-- MATERIAL PROVIDED follows --
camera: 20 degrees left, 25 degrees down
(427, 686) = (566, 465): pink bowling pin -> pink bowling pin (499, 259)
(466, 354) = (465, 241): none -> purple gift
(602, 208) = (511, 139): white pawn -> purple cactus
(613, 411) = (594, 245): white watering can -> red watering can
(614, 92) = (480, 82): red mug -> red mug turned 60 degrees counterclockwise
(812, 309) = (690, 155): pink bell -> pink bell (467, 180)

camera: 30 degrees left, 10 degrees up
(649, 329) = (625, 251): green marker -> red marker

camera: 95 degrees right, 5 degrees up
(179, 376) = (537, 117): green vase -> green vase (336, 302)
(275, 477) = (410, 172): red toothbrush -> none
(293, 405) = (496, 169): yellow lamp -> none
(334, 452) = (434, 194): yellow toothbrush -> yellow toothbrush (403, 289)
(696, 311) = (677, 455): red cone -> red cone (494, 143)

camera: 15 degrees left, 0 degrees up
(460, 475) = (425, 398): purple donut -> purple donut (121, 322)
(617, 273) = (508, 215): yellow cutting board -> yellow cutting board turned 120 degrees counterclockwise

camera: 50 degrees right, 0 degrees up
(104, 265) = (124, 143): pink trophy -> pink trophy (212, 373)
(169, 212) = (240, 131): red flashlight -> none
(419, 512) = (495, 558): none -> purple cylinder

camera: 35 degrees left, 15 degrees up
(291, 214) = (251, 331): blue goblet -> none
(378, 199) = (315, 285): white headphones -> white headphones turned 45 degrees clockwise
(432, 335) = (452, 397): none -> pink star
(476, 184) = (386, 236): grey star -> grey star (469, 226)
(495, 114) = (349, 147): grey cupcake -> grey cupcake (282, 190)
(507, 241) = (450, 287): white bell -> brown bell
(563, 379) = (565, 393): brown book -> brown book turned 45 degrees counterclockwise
-- MATERIAL PROVIDED concluded --
## EXERCISE DESCRIPTION
Restate word for word the lines running from the line that holds "(649, 329) = (625, 251): green" to the final line of the entries.

## ANSWER SPACE
(649, 329) = (625, 251): green marker -> red marker

camera: 95 degrees right, 5 degrees up
(179, 376) = (537, 117): green vase -> green vase (336, 302)
(275, 477) = (410, 172): red toothbrush -> none
(293, 405) = (496, 169): yellow lamp -> none
(334, 452) = (434, 194): yellow toothbrush -> yellow toothbrush (403, 289)
(696, 311) = (677, 455): red cone -> red cone (494, 143)

camera: 15 degrees left, 0 degrees up
(460, 475) = (425, 398): purple donut -> purple donut (121, 322)
(617, 273) = (508, 215): yellow cutting board -> yellow cutting board turned 120 degrees counterclockwise

camera: 50 degrees right, 0 degrees up
(104, 265) = (124, 143): pink trophy -> pink trophy (212, 373)
(169, 212) = (240, 131): red flashlight -> none
(419, 512) = (495, 558): none -> purple cylinder

camera: 35 degrees left, 15 degrees up
(291, 214) = (251, 331): blue goblet -> none
(378, 199) = (315, 285): white headphones -> white headphones turned 45 degrees clockwise
(432, 335) = (452, 397): none -> pink star
(476, 184) = (386, 236): grey star -> grey star (469, 226)
(495, 114) = (349, 147): grey cupcake -> grey cupcake (282, 190)
(507, 241) = (450, 287): white bell -> brown bell
(563, 379) = (565, 393): brown book -> brown book turned 45 degrees counterclockwise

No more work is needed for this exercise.